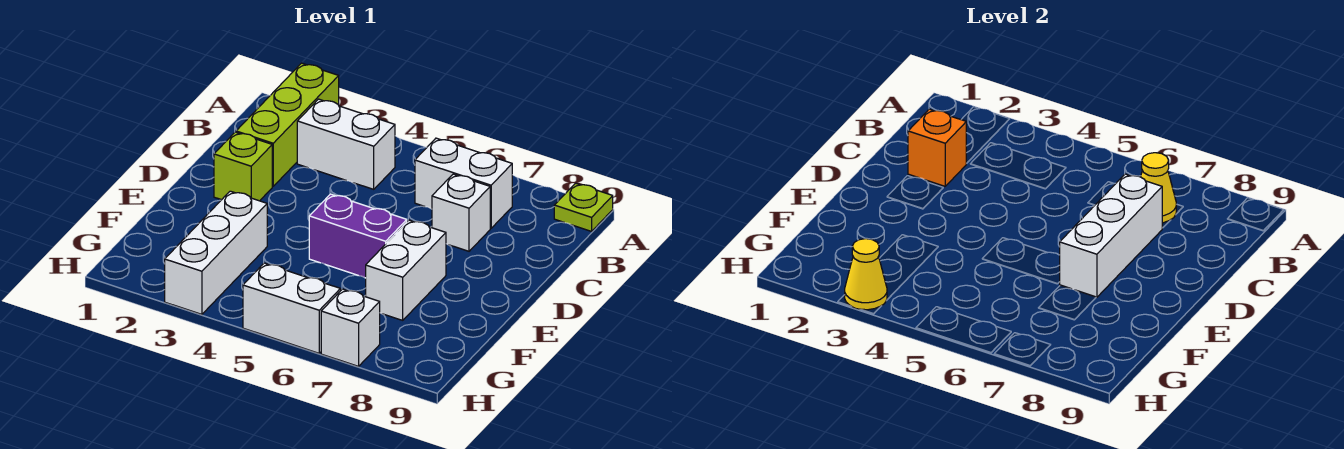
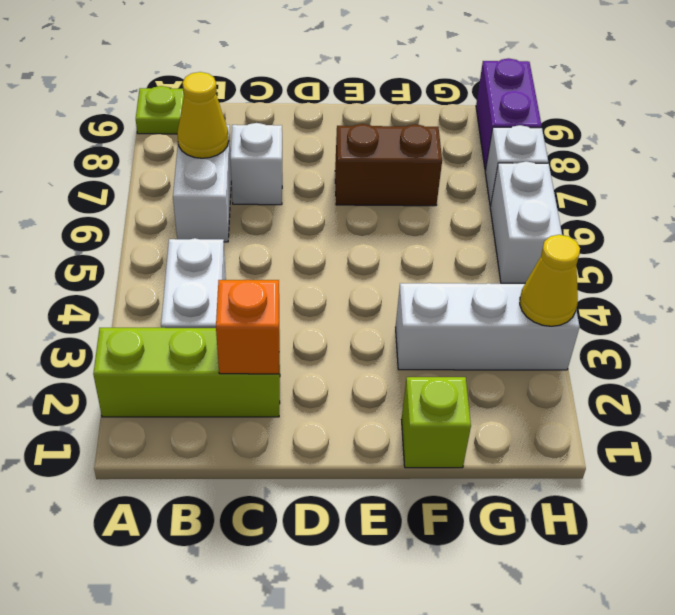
white brick C7:E7 level 2 -> none
lime brick D2 level 1 -> lime brick F1 level 1
purple brick E5:E6 level 1 -> purple brick H8:H9 level 1
white brick E7:F7 level 1 -> brown brick E7:F7 level 1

TASK BRIEF>
Could you print the material above word for word and skip the images?

ANSWER TO THE EXERCISE>
white brick C7:E7 level 2 -> none
lime brick D2 level 1 -> lime brick F1 level 1
purple brick E5:E6 level 1 -> purple brick H8:H9 level 1
white brick E7:F7 level 1 -> brown brick E7:F7 level 1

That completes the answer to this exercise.